**The problem**
Check every line of the data below for "none". Copy each one that has it.

**Exercise materials**
=== Begin Enclosure ===
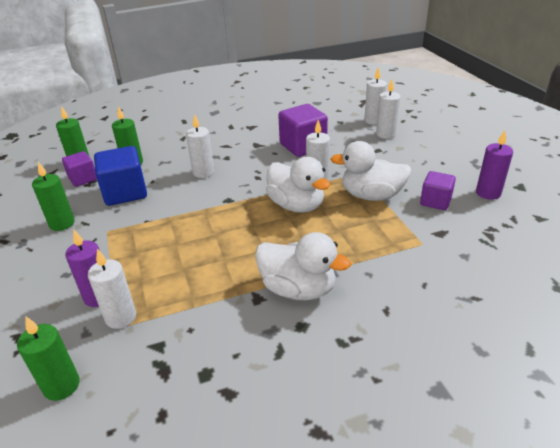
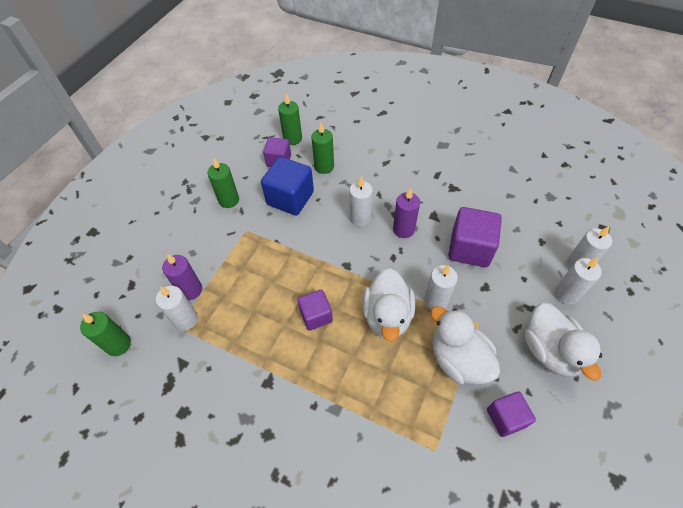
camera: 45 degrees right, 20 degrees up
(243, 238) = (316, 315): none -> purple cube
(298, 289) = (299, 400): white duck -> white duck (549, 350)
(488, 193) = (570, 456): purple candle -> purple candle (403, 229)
=== End Enclosure ===
=== Begin Enclosure ===
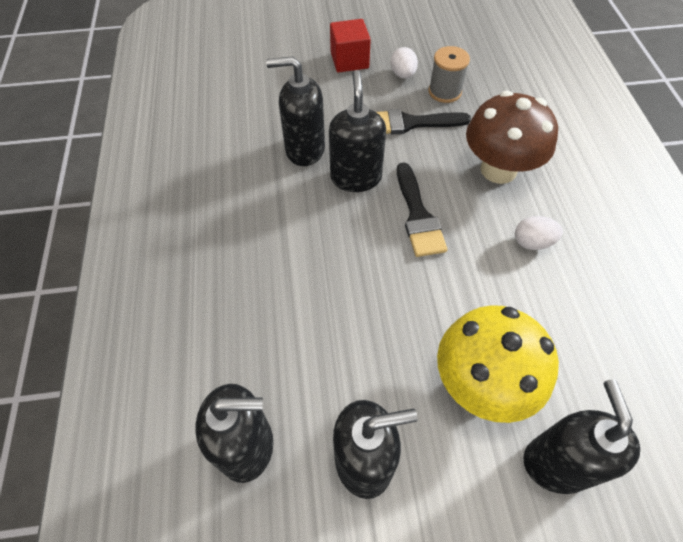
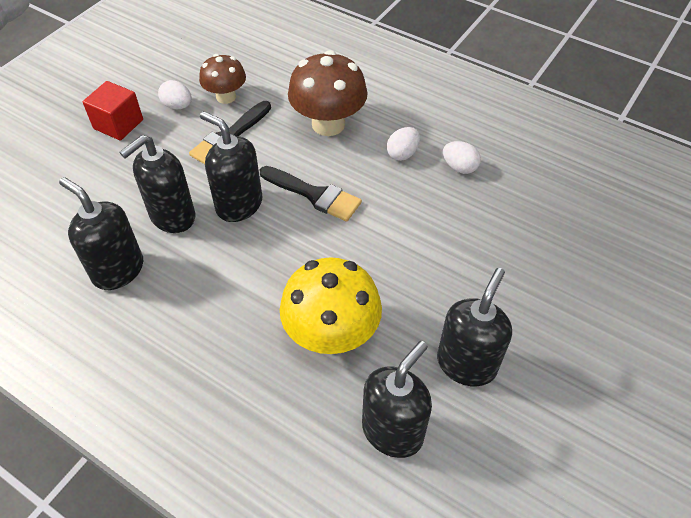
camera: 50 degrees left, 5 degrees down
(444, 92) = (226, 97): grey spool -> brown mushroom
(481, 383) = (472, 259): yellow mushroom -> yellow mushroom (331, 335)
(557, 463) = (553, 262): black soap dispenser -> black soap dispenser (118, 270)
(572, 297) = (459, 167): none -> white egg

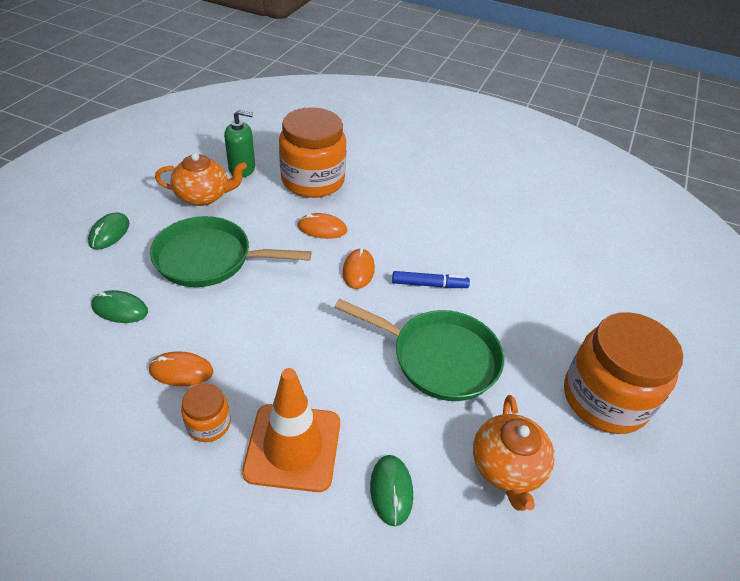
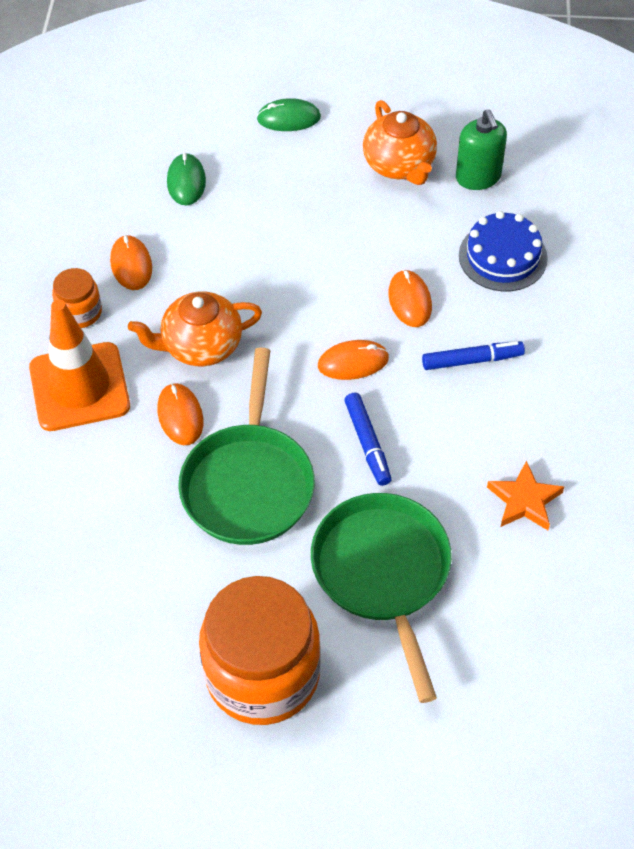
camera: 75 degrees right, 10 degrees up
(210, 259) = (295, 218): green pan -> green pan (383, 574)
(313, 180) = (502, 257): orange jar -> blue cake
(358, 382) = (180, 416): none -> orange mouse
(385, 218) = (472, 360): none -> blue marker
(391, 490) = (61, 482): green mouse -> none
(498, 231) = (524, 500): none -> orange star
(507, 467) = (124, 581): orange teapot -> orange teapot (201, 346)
=== End Enclosure ===
**Response to this task**
(243, 238) = (316, 315): none -> purple cube
(572, 297) = (459, 167): none -> white egg
(358, 382) = (180, 416): none -> orange mouse
(385, 218) = (472, 360): none -> blue marker
(391, 490) = (61, 482): green mouse -> none
(498, 231) = (524, 500): none -> orange star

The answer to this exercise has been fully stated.